(Detected change data)
/---

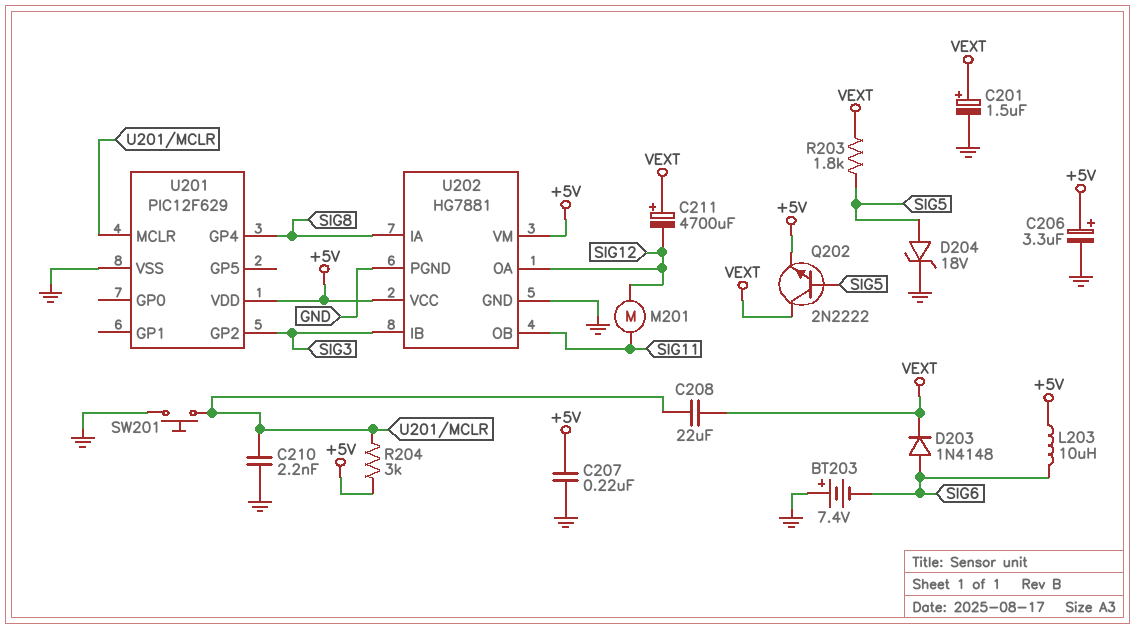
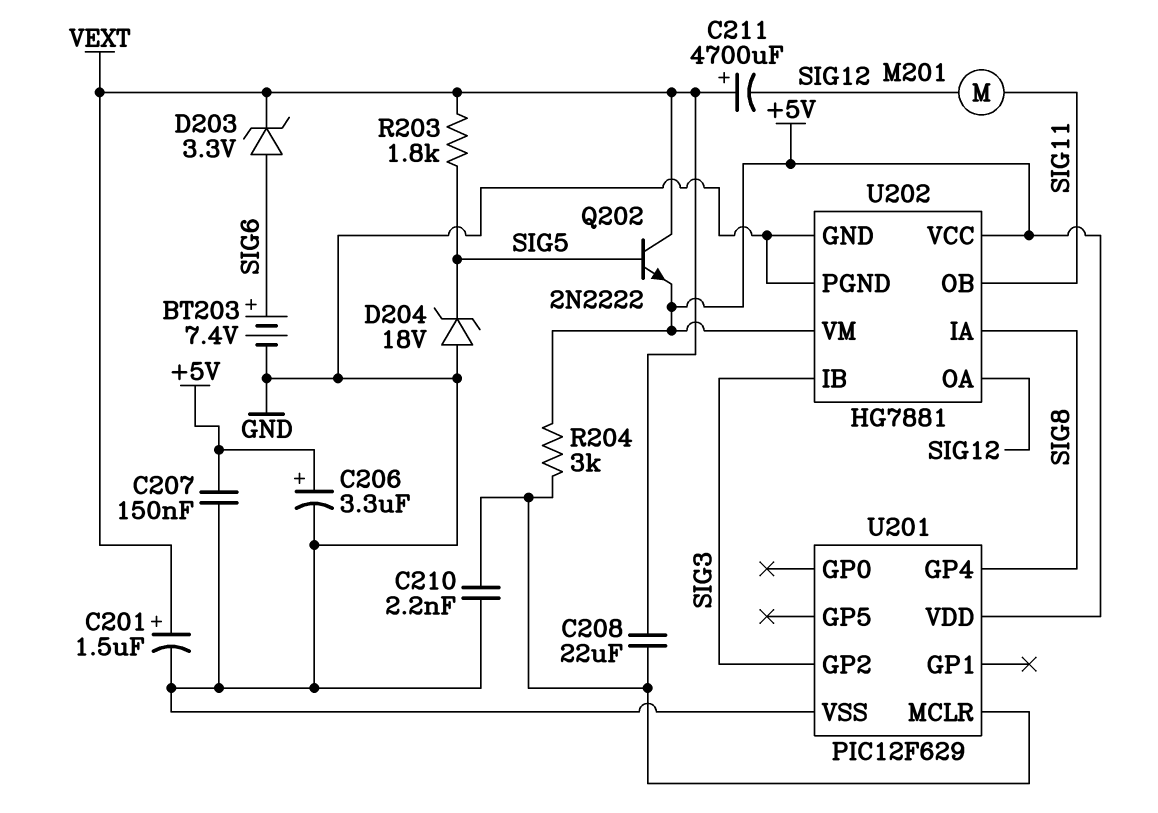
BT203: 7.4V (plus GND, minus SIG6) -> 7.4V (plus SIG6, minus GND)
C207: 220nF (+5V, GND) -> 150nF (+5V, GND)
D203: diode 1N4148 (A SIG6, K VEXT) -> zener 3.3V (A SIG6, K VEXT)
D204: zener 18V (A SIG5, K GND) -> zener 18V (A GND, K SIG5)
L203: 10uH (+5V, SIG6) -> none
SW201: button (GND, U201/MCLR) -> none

\---
/---

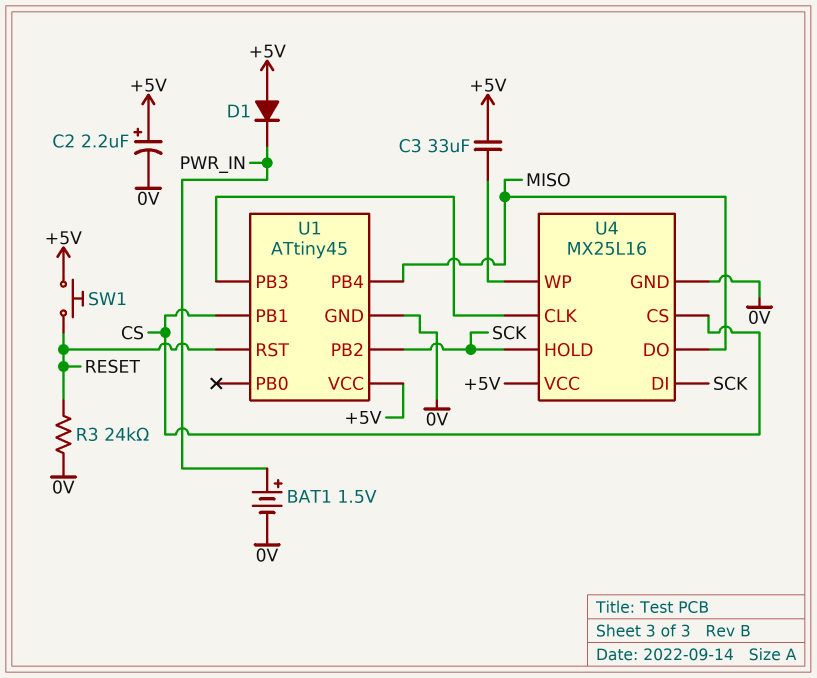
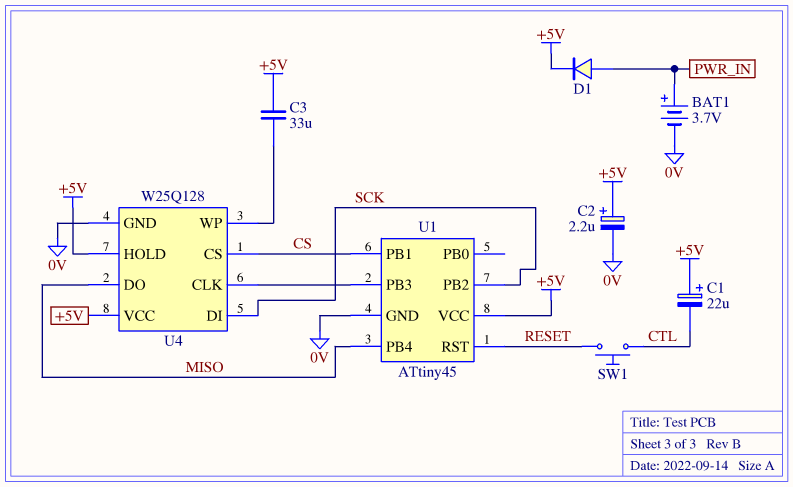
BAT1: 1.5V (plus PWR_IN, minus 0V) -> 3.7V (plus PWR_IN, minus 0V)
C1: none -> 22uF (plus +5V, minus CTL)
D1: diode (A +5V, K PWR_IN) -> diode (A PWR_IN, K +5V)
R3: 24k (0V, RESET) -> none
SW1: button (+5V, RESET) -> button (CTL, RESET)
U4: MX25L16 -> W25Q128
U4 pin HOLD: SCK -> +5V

\---
/---

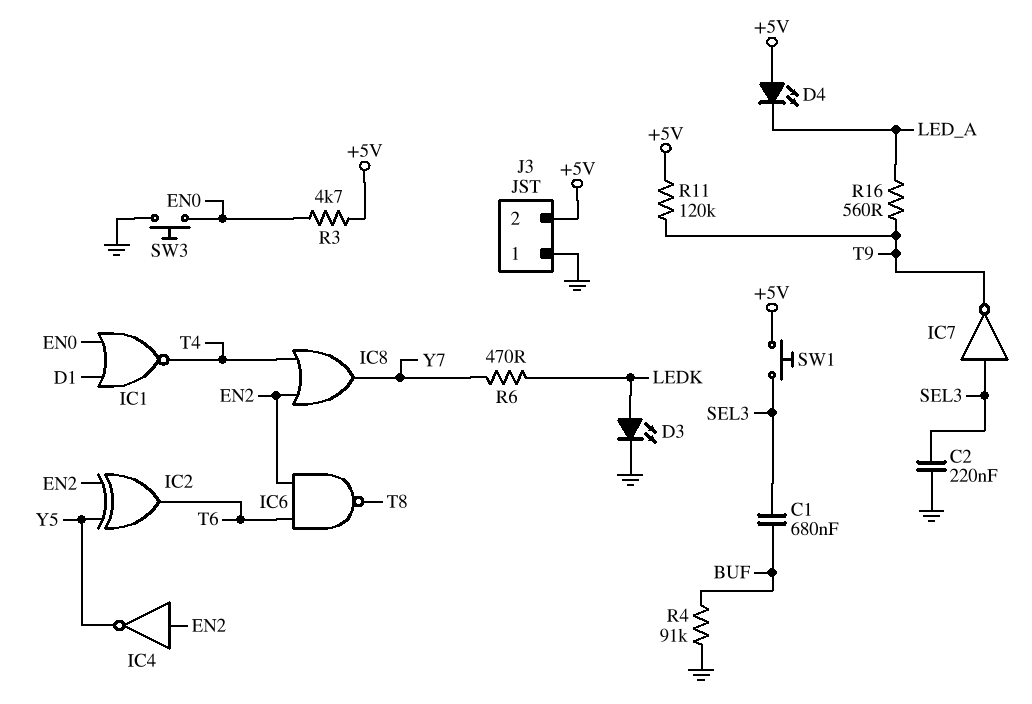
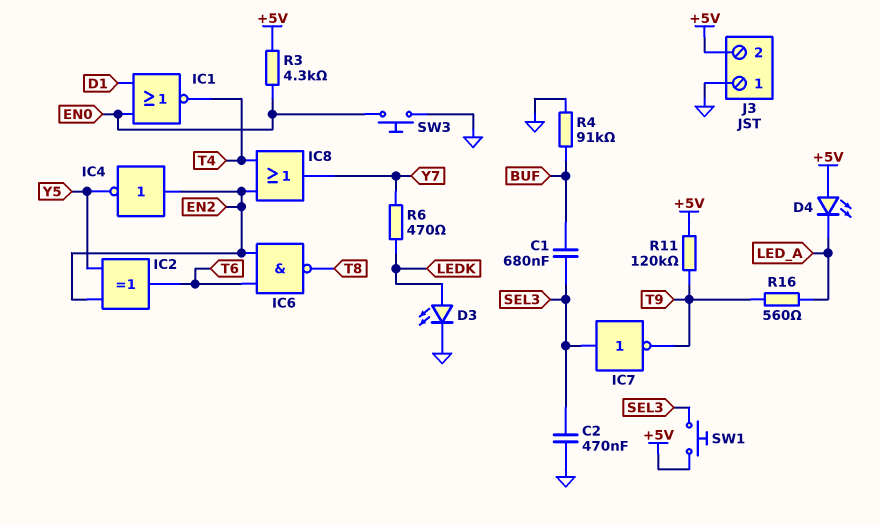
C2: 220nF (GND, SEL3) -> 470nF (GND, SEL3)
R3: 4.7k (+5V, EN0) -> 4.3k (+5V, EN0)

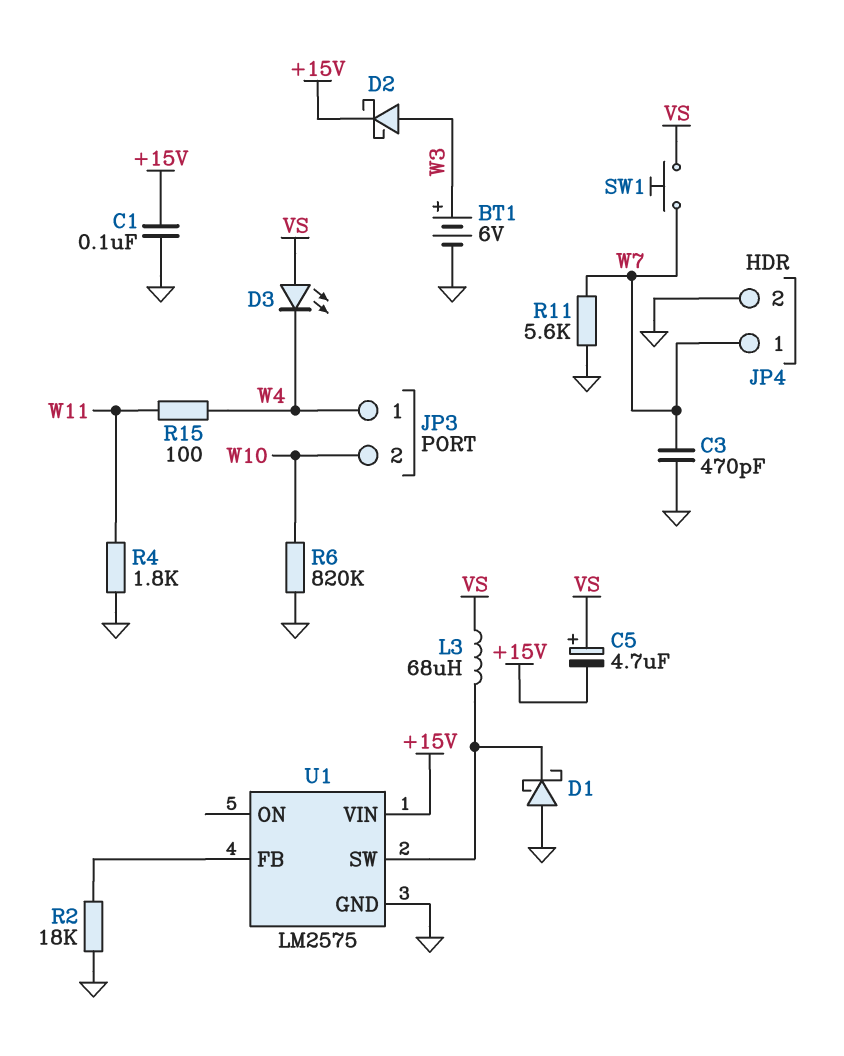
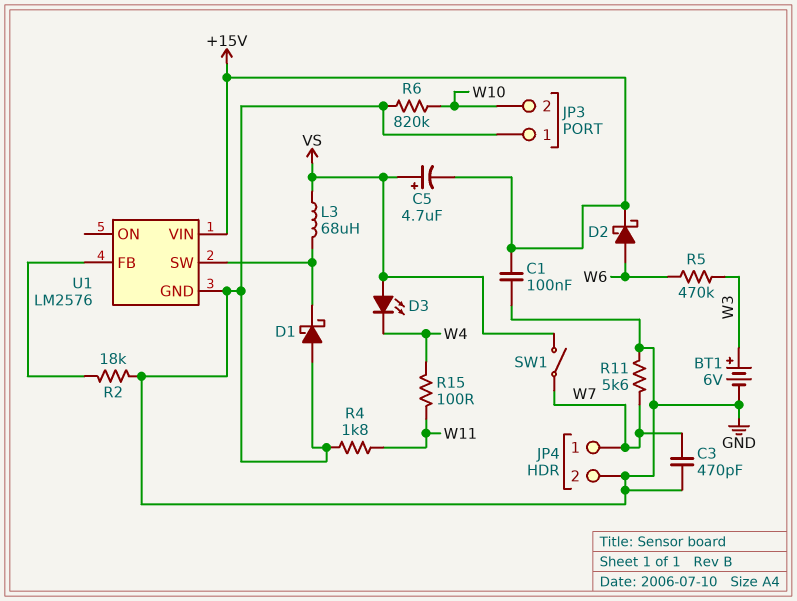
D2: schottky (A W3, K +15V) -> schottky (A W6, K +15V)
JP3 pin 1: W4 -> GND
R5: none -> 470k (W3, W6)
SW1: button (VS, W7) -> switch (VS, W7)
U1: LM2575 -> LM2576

\---

▶ Required action:
Looking at the data above, write out exactly the lines that start at the one containing "C1: none -> 22uF (plus +5V, minus CTL)" and end at the one containing "U4 pin HOLD: SCK -> +5V"; include both and nothing beyond.

▶ Your response:
C1: none -> 22uF (plus +5V, minus CTL)
D1: diode (A +5V, K PWR_IN) -> diode (A PWR_IN, K +5V)
R3: 24k (0V, RESET) -> none
SW1: button (+5V, RESET) -> button (CTL, RESET)
U4: MX25L16 -> W25Q128
U4 pin HOLD: SCK -> +5V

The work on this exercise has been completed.